Assigned task = Please print the entries below exactly, from the line with "D1: schottky BAT54 (A U1/SW, K" through the line with "R11: 2.2M (CMP, U2/in+) -> 560k (CMP, U2/in+)", including both of those lines and leaving out all others.

Exercise data =
++++++

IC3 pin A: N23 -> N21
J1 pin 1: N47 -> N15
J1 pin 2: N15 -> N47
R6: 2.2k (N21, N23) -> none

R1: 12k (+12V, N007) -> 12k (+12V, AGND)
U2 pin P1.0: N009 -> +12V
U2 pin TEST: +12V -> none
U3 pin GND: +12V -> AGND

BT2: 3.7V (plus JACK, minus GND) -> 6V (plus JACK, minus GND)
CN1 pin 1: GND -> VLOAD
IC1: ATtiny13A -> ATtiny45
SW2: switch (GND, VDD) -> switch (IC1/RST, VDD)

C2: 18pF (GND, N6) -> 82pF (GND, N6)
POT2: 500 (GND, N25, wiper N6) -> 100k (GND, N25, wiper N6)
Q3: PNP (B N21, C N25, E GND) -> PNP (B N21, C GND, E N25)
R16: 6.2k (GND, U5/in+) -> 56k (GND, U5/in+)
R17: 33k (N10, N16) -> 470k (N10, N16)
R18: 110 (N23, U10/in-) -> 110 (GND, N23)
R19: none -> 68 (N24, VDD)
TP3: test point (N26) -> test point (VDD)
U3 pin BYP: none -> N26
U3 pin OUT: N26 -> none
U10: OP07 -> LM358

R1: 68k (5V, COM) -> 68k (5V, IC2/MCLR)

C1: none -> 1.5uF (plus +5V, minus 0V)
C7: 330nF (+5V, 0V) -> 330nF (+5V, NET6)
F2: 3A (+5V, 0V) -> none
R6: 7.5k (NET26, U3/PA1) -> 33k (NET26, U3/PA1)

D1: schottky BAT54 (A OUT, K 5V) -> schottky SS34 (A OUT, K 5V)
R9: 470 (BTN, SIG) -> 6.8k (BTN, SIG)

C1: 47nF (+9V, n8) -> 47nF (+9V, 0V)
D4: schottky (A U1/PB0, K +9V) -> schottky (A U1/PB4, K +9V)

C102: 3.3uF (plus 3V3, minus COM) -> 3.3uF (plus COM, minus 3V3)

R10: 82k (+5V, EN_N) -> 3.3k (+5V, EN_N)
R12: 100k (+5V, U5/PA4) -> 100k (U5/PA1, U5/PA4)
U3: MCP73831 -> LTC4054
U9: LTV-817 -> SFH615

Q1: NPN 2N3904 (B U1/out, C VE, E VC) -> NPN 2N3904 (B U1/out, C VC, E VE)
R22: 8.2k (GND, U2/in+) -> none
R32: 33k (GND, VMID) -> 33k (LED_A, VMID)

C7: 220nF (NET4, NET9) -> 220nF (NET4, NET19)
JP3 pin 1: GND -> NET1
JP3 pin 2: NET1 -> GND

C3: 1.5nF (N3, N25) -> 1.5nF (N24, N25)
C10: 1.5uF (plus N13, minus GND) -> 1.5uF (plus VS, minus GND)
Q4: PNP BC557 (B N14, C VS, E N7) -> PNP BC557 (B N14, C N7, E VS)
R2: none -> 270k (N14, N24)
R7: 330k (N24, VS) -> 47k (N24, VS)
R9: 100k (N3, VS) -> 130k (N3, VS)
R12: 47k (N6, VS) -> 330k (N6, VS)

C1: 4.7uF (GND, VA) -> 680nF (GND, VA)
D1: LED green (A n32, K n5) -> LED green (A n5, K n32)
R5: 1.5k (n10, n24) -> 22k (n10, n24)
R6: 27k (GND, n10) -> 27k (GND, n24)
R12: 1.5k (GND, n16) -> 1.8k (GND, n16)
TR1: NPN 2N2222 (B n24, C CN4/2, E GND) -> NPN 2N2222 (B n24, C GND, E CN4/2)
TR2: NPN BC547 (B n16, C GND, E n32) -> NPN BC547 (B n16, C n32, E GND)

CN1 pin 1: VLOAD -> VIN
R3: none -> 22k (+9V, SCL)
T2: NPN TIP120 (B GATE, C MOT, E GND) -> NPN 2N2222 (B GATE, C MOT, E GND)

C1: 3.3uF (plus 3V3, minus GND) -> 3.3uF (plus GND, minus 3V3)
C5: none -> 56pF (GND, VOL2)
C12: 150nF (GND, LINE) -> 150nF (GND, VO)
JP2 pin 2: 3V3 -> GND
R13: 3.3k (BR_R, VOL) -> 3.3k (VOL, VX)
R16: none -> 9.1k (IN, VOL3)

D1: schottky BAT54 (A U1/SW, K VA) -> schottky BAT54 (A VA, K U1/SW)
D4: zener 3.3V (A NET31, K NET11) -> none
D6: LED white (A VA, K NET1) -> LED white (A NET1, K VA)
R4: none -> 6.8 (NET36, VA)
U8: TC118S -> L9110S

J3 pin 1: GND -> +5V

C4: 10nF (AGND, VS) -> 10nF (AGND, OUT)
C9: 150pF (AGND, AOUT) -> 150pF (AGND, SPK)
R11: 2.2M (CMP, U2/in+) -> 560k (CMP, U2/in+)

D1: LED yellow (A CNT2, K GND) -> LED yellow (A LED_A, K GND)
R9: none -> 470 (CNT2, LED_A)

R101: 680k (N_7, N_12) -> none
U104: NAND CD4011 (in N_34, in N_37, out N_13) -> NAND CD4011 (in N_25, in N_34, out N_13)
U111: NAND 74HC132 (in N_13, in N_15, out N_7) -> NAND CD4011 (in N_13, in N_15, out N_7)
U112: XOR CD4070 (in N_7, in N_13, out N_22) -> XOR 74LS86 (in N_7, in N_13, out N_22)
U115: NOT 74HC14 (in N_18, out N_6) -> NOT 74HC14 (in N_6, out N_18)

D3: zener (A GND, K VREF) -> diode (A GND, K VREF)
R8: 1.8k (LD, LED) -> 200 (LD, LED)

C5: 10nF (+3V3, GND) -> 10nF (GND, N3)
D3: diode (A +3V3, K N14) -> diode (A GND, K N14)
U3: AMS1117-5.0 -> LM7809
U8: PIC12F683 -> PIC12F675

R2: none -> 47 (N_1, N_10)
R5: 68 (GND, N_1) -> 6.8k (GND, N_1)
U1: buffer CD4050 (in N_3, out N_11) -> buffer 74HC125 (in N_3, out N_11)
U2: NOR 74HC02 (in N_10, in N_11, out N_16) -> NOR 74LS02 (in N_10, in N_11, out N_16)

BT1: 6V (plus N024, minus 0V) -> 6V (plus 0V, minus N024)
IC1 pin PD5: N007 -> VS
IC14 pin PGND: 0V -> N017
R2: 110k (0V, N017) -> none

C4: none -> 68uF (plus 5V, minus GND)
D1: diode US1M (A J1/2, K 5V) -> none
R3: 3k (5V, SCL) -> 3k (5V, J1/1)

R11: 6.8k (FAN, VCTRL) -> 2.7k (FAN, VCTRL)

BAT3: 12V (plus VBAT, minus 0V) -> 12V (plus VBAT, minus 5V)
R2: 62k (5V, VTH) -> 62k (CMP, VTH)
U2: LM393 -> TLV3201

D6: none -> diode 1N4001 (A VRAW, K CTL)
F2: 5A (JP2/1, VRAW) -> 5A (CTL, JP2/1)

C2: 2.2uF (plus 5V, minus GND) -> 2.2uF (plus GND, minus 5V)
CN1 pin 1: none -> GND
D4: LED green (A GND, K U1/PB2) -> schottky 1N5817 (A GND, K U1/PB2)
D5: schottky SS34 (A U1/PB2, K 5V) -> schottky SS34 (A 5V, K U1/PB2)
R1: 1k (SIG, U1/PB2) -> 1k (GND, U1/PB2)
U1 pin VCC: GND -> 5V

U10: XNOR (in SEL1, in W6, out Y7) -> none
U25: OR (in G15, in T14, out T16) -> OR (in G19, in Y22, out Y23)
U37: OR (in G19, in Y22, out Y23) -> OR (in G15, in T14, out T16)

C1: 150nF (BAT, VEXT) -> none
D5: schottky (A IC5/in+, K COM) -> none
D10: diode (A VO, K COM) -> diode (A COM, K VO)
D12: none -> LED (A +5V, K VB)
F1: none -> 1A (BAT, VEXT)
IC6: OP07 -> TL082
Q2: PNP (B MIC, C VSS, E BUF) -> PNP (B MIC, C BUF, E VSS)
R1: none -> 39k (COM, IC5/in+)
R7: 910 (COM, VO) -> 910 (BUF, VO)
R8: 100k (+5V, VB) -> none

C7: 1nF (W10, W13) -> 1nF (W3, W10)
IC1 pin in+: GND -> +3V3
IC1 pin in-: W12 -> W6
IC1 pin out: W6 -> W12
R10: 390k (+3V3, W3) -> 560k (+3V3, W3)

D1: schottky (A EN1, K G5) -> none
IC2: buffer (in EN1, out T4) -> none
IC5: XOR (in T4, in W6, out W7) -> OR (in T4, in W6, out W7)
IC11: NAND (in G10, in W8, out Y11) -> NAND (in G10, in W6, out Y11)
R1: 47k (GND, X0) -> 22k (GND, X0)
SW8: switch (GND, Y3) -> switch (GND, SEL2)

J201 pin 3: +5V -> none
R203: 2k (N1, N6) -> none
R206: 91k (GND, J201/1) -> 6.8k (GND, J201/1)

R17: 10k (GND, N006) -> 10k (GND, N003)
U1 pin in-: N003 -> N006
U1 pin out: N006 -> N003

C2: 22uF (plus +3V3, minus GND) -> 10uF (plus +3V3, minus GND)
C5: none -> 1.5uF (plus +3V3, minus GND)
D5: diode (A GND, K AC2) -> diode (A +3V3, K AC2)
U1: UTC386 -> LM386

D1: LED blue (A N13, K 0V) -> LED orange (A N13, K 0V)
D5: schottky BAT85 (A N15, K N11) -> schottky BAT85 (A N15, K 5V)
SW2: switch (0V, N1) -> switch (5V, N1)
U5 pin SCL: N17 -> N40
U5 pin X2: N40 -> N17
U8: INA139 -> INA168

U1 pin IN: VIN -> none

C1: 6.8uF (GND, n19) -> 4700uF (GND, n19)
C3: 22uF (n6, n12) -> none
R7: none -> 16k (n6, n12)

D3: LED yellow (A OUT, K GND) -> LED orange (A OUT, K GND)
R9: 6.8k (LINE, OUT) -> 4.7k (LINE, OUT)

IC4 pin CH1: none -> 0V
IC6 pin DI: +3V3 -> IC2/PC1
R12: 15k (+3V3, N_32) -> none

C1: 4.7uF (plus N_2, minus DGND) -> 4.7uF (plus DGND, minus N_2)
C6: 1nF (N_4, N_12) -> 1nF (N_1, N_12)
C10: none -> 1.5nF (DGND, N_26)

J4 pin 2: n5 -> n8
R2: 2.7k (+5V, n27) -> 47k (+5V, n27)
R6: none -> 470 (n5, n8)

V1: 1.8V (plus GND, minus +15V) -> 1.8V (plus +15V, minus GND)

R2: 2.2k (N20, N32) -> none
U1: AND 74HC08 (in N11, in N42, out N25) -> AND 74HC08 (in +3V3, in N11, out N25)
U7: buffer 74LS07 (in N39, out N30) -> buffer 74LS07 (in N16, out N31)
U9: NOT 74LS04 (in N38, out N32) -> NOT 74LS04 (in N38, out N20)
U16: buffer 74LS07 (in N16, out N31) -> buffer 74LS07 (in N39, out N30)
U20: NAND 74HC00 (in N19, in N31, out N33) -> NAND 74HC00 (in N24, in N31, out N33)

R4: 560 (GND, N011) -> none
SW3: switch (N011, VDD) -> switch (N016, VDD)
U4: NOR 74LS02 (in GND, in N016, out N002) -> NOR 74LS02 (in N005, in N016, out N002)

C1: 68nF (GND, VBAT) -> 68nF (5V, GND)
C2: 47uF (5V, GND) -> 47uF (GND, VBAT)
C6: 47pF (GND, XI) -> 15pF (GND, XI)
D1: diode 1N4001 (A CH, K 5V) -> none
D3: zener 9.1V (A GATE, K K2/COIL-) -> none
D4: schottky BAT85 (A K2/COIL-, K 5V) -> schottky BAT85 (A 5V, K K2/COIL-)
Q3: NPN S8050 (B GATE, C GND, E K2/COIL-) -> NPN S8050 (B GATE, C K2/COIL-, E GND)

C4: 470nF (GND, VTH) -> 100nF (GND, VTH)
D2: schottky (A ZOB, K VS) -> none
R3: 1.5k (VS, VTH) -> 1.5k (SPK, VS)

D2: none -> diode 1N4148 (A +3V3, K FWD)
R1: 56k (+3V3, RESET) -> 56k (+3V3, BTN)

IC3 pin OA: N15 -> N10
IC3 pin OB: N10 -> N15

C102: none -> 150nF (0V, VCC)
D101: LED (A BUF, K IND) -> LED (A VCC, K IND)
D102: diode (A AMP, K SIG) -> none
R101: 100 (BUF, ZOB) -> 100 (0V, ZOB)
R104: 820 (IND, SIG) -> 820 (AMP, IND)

++++++

Solution for this exercise =
D1: schottky BAT54 (A U1/SW, K VA) -> schottky BAT54 (A VA, K U1/SW)
D4: zener 3.3V (A NET31, K NET11) -> none
D6: LED white (A VA, K NET1) -> LED white (A NET1, K VA)
R4: none -> 6.8 (NET36, VA)
U8: TC118S -> L9110S

J3 pin 1: GND -> +5V

C4: 10nF (AGND, VS) -> 10nF (AGND, OUT)
C9: 150pF (AGND, AOUT) -> 150pF (AGND, SPK)
R11: 2.2M (CMP, U2/in+) -> 560k (CMP, U2/in+)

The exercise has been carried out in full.